Instructions for the task:
What this exercise needs is every entry restated as written, with no pictures.

Records drawn from a dataset:
____
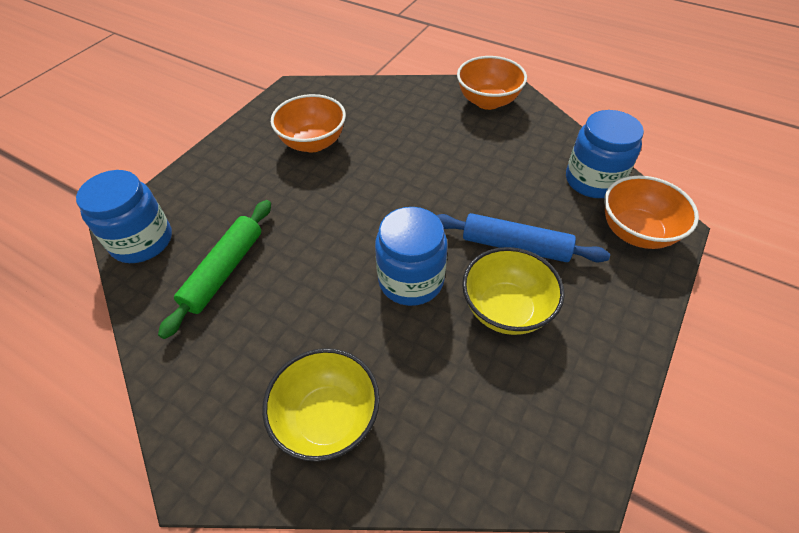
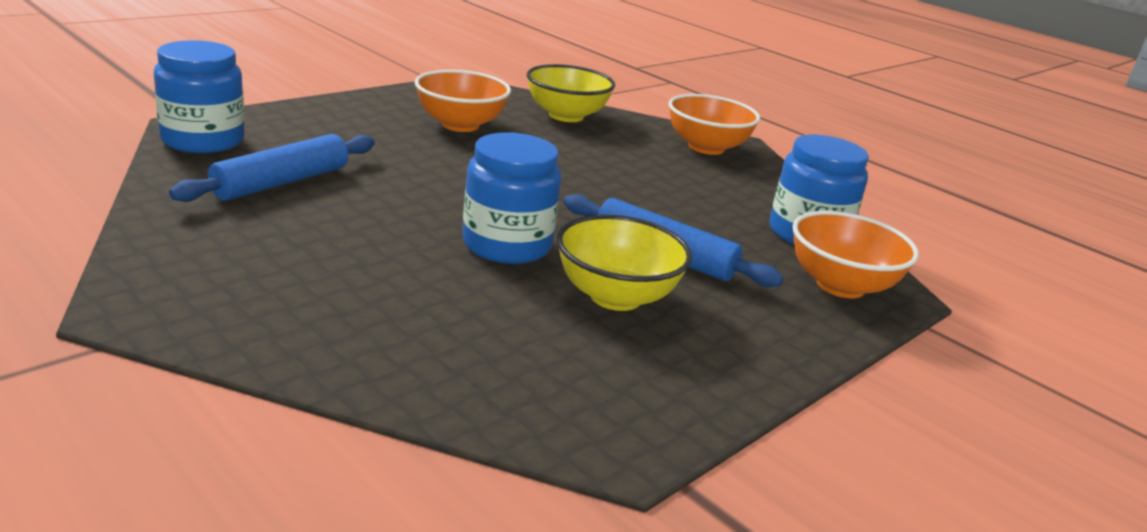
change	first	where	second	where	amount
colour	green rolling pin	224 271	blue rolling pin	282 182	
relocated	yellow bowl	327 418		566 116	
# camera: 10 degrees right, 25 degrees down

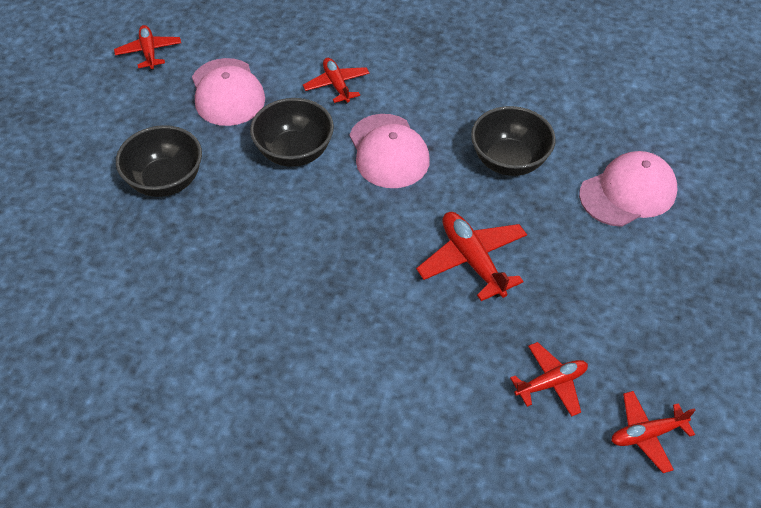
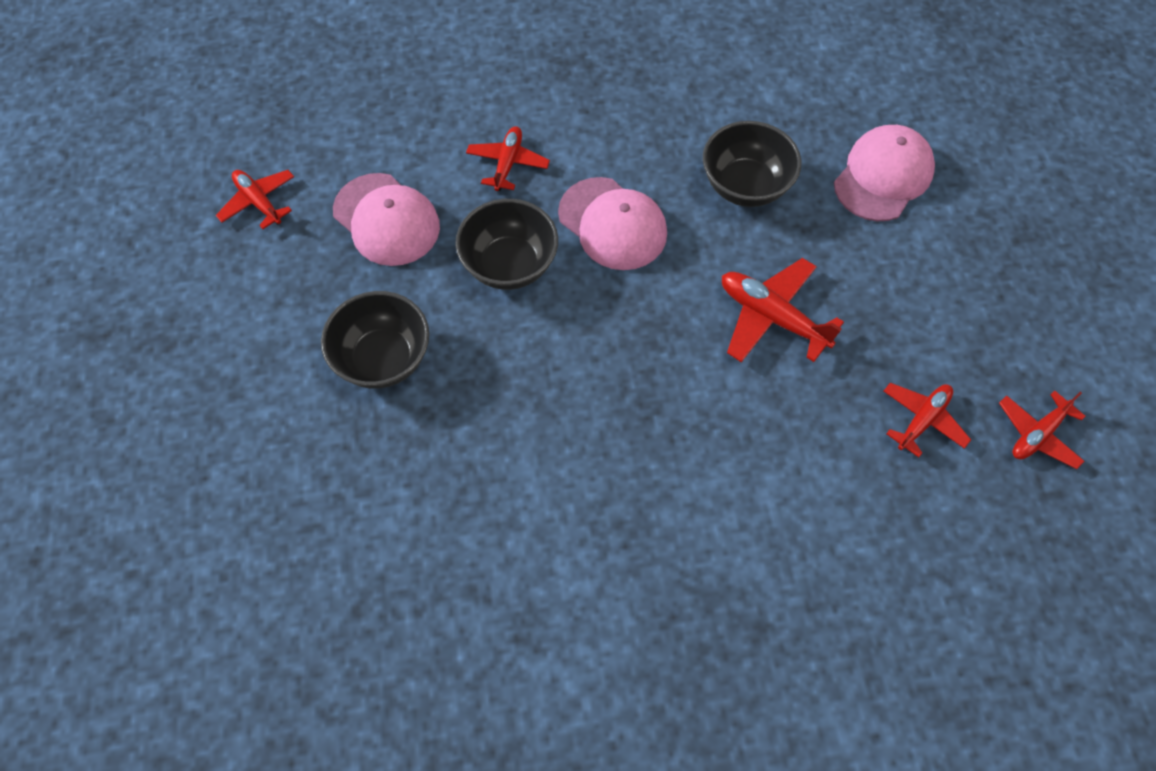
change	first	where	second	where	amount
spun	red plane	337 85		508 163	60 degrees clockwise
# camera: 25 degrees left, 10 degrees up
____
Exercise response:
change	first	where	second	where	amount
colour	green rolling pin	224 271	blue rolling pin	282 182	
relocated	yellow bowl	327 418		566 116	
# camera: 10 degrees right, 25 degrees down

change	first	where	second	where	amount
spun	red plane	337 85		508 163	60 degrees clockwise
# camera: 25 degrees left, 10 degrees up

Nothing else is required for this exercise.